## Available data

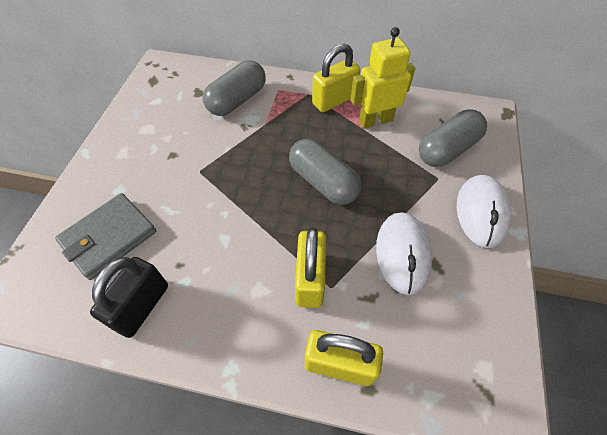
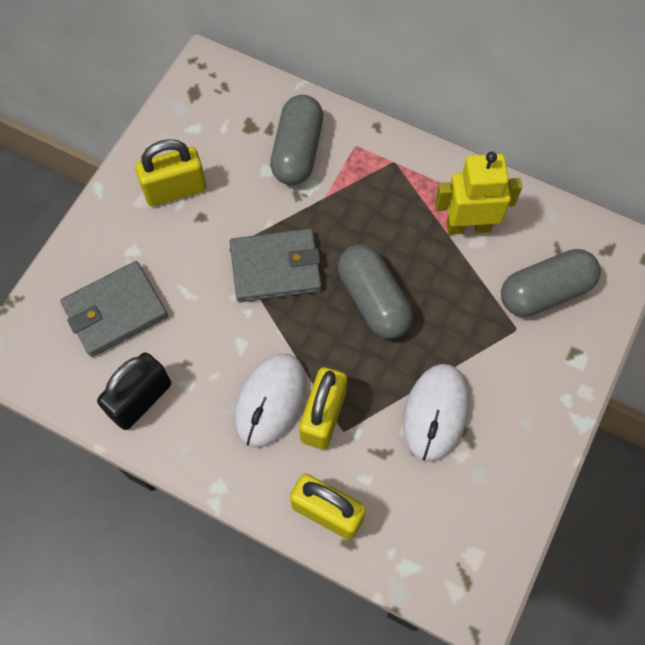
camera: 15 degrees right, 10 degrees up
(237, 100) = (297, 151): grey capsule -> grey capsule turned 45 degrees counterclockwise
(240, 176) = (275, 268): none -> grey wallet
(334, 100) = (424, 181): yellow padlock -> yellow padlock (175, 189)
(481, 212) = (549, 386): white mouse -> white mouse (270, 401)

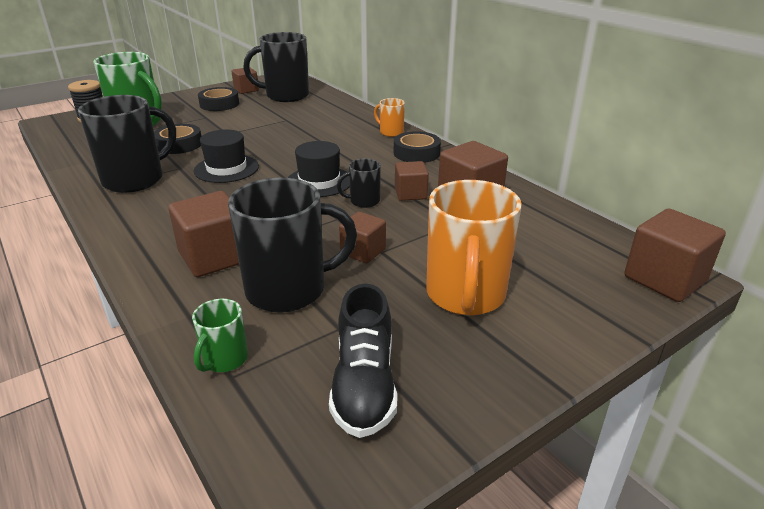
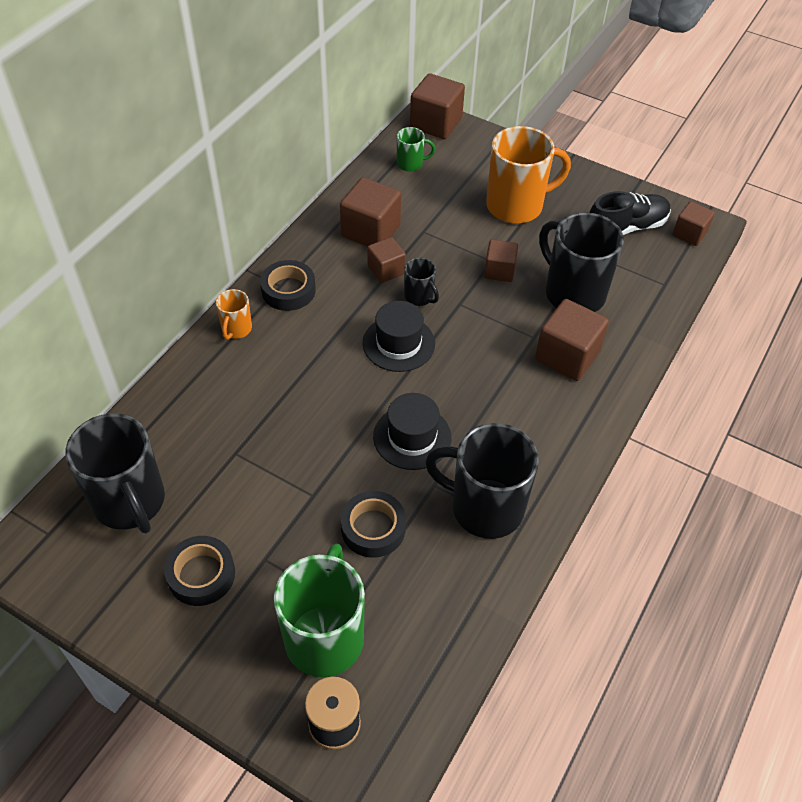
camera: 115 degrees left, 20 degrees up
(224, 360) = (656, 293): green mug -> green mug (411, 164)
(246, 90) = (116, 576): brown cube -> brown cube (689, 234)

## Activity
Lines containing the string "grey" in the listing: say how many there are, giving only the number.

## Exercise answer
2